* **Exercise instructions**: What comes back must be the data itself, retyped exactly.

* **Dataset entries**:
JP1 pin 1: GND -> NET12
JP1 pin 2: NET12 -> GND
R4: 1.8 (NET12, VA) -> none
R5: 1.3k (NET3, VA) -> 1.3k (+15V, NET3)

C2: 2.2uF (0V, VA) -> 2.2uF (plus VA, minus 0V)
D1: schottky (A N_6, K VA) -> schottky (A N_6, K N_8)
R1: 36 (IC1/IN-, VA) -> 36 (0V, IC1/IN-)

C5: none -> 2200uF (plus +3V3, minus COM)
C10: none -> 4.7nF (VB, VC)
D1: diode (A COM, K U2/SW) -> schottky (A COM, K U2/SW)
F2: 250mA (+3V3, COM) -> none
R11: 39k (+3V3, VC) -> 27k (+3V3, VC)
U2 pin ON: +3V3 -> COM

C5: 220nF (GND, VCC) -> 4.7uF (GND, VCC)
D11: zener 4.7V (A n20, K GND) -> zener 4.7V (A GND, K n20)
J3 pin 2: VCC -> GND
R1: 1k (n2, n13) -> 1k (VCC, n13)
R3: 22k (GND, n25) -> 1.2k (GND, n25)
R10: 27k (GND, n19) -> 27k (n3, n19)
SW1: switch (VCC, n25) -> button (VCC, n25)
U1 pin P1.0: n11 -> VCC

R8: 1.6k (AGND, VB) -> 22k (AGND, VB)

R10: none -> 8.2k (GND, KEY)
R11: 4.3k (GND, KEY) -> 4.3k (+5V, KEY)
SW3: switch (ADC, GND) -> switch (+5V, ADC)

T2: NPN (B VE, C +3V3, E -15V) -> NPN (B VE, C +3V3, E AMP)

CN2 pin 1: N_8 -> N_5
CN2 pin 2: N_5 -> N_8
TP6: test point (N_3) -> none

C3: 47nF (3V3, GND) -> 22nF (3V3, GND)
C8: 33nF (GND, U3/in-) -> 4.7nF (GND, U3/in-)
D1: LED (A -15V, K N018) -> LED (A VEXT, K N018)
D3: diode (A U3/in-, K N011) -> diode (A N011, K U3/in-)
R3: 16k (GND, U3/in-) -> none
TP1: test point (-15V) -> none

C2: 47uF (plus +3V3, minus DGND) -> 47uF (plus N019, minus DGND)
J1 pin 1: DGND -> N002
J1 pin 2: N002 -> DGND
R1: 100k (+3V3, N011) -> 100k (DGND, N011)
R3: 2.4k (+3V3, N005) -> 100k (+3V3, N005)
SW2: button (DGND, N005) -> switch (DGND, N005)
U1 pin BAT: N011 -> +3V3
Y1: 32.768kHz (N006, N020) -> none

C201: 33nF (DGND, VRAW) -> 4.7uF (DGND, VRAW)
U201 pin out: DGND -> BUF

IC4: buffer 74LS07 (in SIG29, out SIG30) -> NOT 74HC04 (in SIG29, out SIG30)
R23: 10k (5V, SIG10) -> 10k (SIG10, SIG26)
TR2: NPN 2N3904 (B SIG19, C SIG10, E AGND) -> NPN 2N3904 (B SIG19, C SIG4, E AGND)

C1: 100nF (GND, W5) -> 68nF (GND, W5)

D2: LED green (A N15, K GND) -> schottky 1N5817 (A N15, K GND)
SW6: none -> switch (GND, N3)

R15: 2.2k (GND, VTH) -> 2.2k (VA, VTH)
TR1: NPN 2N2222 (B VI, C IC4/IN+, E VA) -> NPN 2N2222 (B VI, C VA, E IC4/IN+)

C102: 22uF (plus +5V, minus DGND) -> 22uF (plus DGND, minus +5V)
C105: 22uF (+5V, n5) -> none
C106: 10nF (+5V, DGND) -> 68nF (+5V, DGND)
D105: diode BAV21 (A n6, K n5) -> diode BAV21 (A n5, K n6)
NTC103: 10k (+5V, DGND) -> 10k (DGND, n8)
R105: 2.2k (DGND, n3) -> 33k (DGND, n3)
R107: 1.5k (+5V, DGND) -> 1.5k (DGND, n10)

* **Solved problem**:
JP1 pin 1: GND -> NET12
JP1 pin 2: NET12 -> GND
R4: 1.8 (NET12, VA) -> none
R5: 1.3k (NET3, VA) -> 1.3k (+15V, NET3)

C2: 2.2uF (0V, VA) -> 2.2uF (plus VA, minus 0V)
D1: schottky (A N_6, K VA) -> schottky (A N_6, K N_8)
R1: 36 (IC1/IN-, VA) -> 36 (0V, IC1/IN-)

C5: none -> 2200uF (plus +3V3, minus COM)
C10: none -> 4.7nF (VB, VC)
D1: diode (A COM, K U2/SW) -> schottky (A COM, K U2/SW)
F2: 250mA (+3V3, COM) -> none
R11: 39k (+3V3, VC) -> 27k (+3V3, VC)
U2 pin ON: +3V3 -> COM

C5: 220nF (GND, VCC) -> 4.7uF (GND, VCC)
D11: zener 4.7V (A n20, K GND) -> zener 4.7V (A GND, K n20)
J3 pin 2: VCC -> GND
R1: 1k (n2, n13) -> 1k (VCC, n13)
R3: 22k (GND, n25) -> 1.2k (GND, n25)
R10: 27k (GND, n19) -> 27k (n3, n19)
SW1: switch (VCC, n25) -> button (VCC, n25)
U1 pin P1.0: n11 -> VCC

R8: 1.6k (AGND, VB) -> 22k (AGND, VB)

R10: none -> 8.2k (GND, KEY)
R11: 4.3k (GND, KEY) -> 4.3k (+5V, KEY)
SW3: switch (ADC, GND) -> switch (+5V, ADC)

T2: NPN (B VE, C +3V3, E -15V) -> NPN (B VE, C +3V3, E AMP)

CN2 pin 1: N_8 -> N_5
CN2 pin 2: N_5 -> N_8
TP6: test point (N_3) -> none

C3: 47nF (3V3, GND) -> 22nF (3V3, GND)
C8: 33nF (GND, U3/in-) -> 4.7nF (GND, U3/in-)
D1: LED (A -15V, K N018) -> LED (A VEXT, K N018)
D3: diode (A U3/in-, K N011) -> diode (A N011, K U3/in-)
R3: 16k (GND, U3/in-) -> none
TP1: test point (-15V) -> none

C2: 47uF (plus +3V3, minus DGND) -> 47uF (plus N019, minus DGND)
J1 pin 1: DGND -> N002
J1 pin 2: N002 -> DGND
R1: 100k (+3V3, N011) -> 100k (DGND, N011)
R3: 2.4k (+3V3, N005) -> 100k (+3V3, N005)
SW2: button (DGND, N005) -> switch (DGND, N005)
U1 pin BAT: N011 -> +3V3
Y1: 32.768kHz (N006, N020) -> none

C201: 33nF (DGND, VRAW) -> 4.7uF (DGND, VRAW)
U201 pin out: DGND -> BUF

IC4: buffer 74LS07 (in SIG29, out SIG30) -> NOT 74HC04 (in SIG29, out SIG30)
R23: 10k (5V, SIG10) -> 10k (SIG10, SIG26)
TR2: NPN 2N3904 (B SIG19, C SIG10, E AGND) -> NPN 2N3904 (B SIG19, C SIG4, E AGND)

C1: 100nF (GND, W5) -> 68nF (GND, W5)

D2: LED green (A N15, K GND) -> schottky 1N5817 (A N15, K GND)
SW6: none -> switch (GND, N3)

R15: 2.2k (GND, VTH) -> 2.2k (VA, VTH)
TR1: NPN 2N2222 (B VI, C IC4/IN+, E VA) -> NPN 2N2222 (B VI, C VA, E IC4/IN+)

C102: 22uF (plus +5V, minus DGND) -> 22uF (plus DGND, minus +5V)
C105: 22uF (+5V, n5) -> none
C106: 10nF (+5V, DGND) -> 68nF (+5V, DGND)
D105: diode BAV21 (A n6, K n5) -> diode BAV21 (A n5, K n6)
NTC103: 10k (+5V, DGND) -> 10k (DGND, n8)
R105: 2.2k (DGND, n3) -> 33k (DGND, n3)
R107: 1.5k (+5V, DGND) -> 1.5k (DGND, n10)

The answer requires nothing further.